== WHAT TO DO ==
Exclude the pictures and repeat all of the data exactly.

== GIVEN MATERIAL ==
---

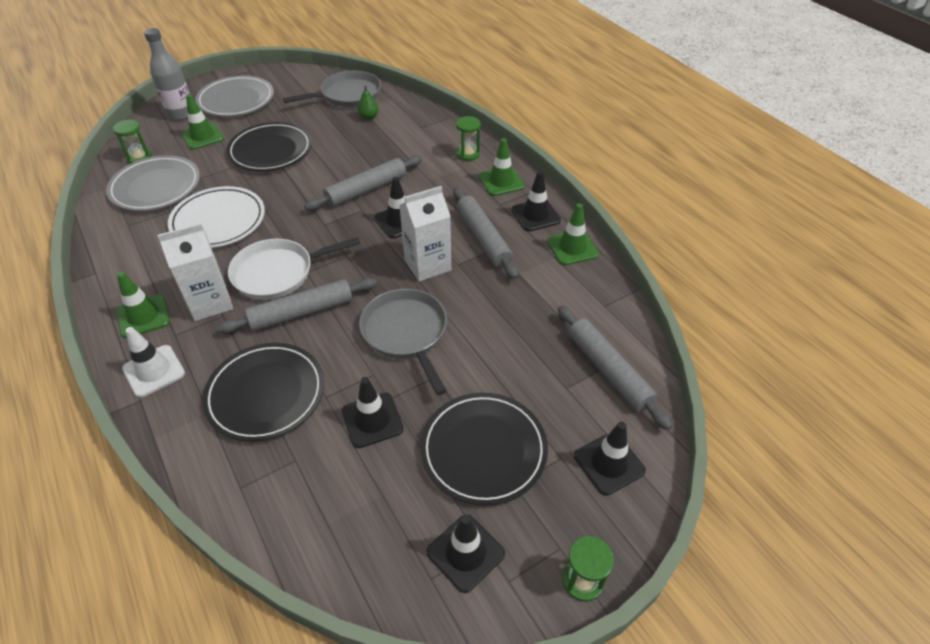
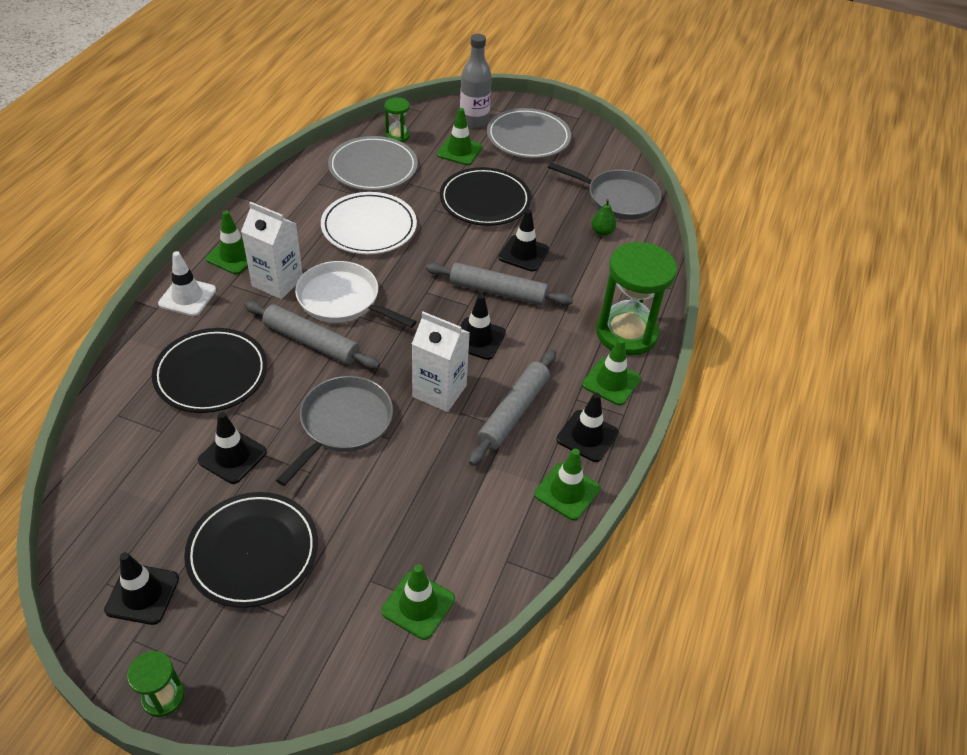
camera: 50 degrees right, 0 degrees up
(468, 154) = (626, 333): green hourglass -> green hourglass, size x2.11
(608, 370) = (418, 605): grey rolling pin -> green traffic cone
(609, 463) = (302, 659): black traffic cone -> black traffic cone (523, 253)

---

== OUTPUT FOR THIS EXERCISE ==
camera: 50 degrees right, 0 degrees up
(468, 154) = (626, 333): green hourglass -> green hourglass, size x2.11
(608, 370) = (418, 605): grey rolling pin -> green traffic cone
(609, 463) = (302, 659): black traffic cone -> black traffic cone (523, 253)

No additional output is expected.